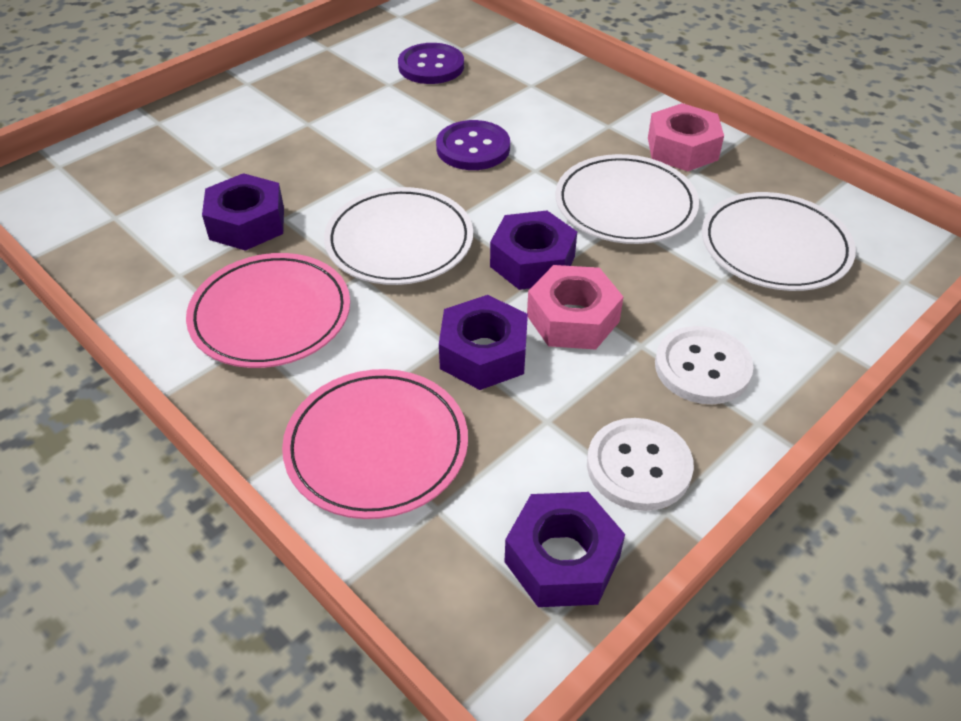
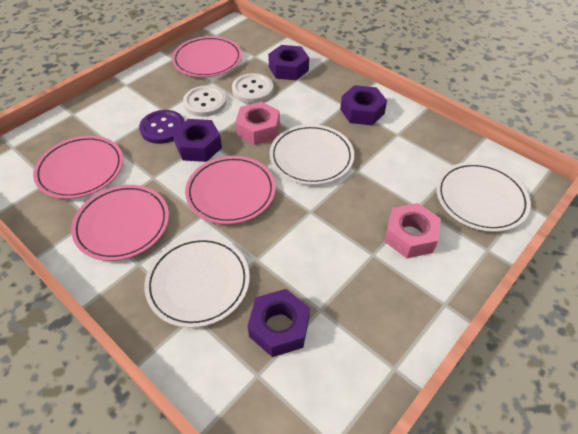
pink plate: 2 -> 4
purple button: 2 -> 1

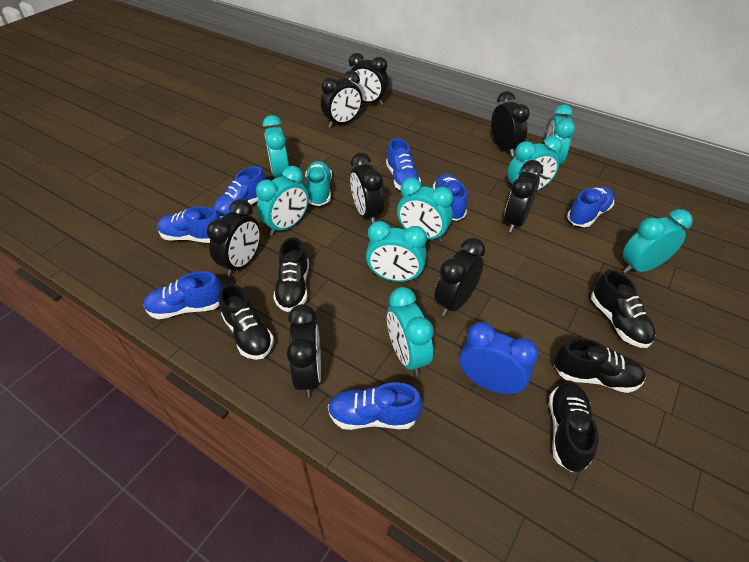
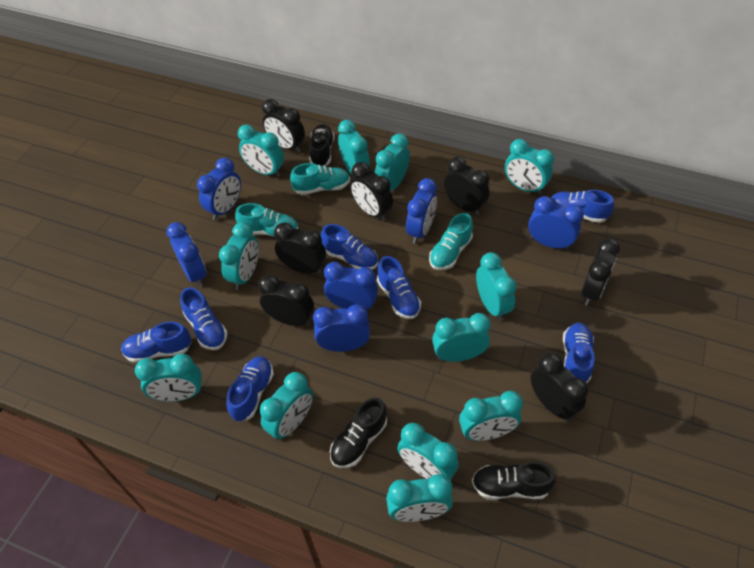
black clock: 8 -> 7
black shoe: 5 -> 3
blue clock: 1 -> 6
turquoise clock: 8 -> 12
turquoise shoe: 1 -> 3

***

_WHAT THE TASK REQUIRES_
In the data above, how many lines contain the word "clock"? Write the number only.

_WORKED SOLUTION_
3